Try it => Looking at the data below, report how many lines contain "tetera", with no other words.

(Coordinate-based change listings)
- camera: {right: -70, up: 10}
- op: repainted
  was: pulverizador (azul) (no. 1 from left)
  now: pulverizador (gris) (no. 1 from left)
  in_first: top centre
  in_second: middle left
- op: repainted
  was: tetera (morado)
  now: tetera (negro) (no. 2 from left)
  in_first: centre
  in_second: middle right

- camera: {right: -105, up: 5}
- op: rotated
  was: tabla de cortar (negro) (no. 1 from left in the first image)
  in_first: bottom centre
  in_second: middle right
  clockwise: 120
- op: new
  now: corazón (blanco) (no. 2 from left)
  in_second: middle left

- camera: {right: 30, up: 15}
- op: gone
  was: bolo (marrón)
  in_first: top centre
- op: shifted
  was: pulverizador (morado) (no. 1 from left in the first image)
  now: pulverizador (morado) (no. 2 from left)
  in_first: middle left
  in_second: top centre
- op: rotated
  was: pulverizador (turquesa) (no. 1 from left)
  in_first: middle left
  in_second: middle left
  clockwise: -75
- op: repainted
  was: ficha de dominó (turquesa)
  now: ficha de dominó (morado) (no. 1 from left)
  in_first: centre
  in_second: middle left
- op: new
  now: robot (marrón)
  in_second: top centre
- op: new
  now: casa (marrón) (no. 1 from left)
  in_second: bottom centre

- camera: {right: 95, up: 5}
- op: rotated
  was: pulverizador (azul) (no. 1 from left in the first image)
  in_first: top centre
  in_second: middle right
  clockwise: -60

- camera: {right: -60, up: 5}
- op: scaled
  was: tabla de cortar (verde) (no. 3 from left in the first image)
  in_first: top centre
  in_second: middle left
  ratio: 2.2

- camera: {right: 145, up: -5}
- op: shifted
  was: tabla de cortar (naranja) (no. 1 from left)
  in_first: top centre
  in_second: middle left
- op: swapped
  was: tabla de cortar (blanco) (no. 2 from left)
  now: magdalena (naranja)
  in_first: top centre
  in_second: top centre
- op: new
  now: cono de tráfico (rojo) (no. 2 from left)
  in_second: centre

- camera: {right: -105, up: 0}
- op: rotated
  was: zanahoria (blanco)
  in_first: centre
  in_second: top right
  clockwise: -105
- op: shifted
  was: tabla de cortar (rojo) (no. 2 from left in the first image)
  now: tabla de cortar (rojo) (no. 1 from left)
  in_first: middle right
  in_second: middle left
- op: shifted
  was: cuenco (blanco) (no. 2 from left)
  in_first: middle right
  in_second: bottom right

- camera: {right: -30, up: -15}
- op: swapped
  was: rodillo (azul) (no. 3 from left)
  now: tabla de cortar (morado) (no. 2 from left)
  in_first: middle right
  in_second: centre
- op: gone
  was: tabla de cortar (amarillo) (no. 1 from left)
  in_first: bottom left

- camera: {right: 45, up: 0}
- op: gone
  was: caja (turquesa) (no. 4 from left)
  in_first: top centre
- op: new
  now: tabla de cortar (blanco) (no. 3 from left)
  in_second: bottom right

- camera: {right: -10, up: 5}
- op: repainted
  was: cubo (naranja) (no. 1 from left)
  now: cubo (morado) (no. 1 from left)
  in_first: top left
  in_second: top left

Answer to the problem => 2